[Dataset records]
┄┄┄┄┄┄

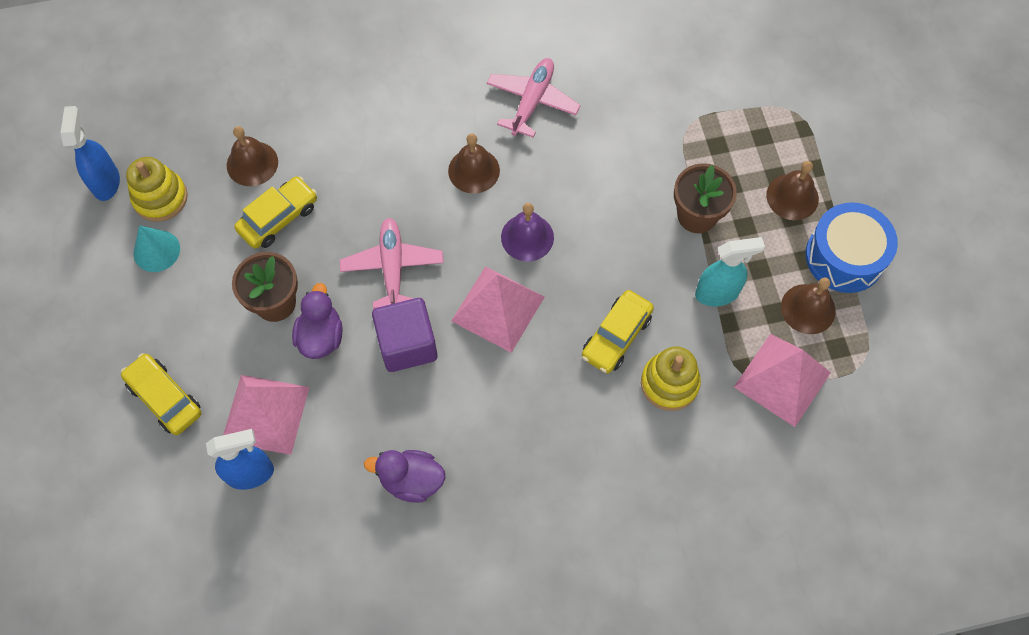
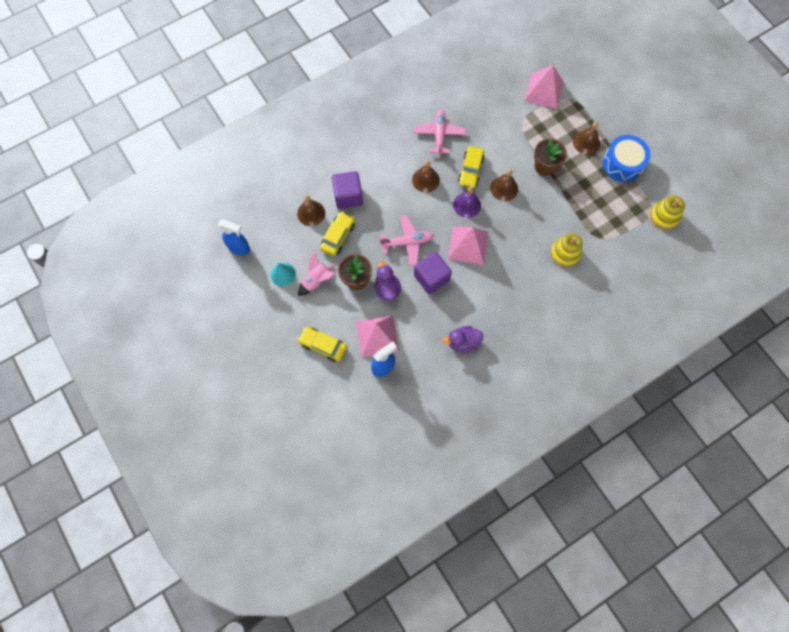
camera: 20 degrees left, 5 degrees up
blue spray bottle [61,106,120,201] -> blue spray bottle turned 135 degrees clockwise [218,219,250,255]
yellow stacking toy [126,157,188,222] -> yellow stacking toy moved to [650,195,685,230]
pink plane [340,218,444,309] -> pink plane turned 105 degrees clockwise [380,215,434,266]
yellow car [582,290,654,374] -> yellow car moved to [458,146,485,188]
turquoise spray bottle [695,237,765,306] -> none
pink pyramid [734,334,831,427] -> pink pyramid moved to [524,65,564,109]
brown bell [781,278,835,334] -> brown bell moved to [490,170,518,201]
none -> pink rocket [298,252,335,296]
none -> purple cube [332,171,363,209]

┄┄┄┄┄┄

• **What to do**:
Please give back all the records above word for word, with no pictures included.

• **Response to the exercise**:
camera: 20 degrees left, 5 degrees up
blue spray bottle [61,106,120,201] -> blue spray bottle turned 135 degrees clockwise [218,219,250,255]
yellow stacking toy [126,157,188,222] -> yellow stacking toy moved to [650,195,685,230]
pink plane [340,218,444,309] -> pink plane turned 105 degrees clockwise [380,215,434,266]
yellow car [582,290,654,374] -> yellow car moved to [458,146,485,188]
turquoise spray bottle [695,237,765,306] -> none
pink pyramid [734,334,831,427] -> pink pyramid moved to [524,65,564,109]
brown bell [781,278,835,334] -> brown bell moved to [490,170,518,201]
none -> pink rocket [298,252,335,296]
none -> purple cube [332,171,363,209]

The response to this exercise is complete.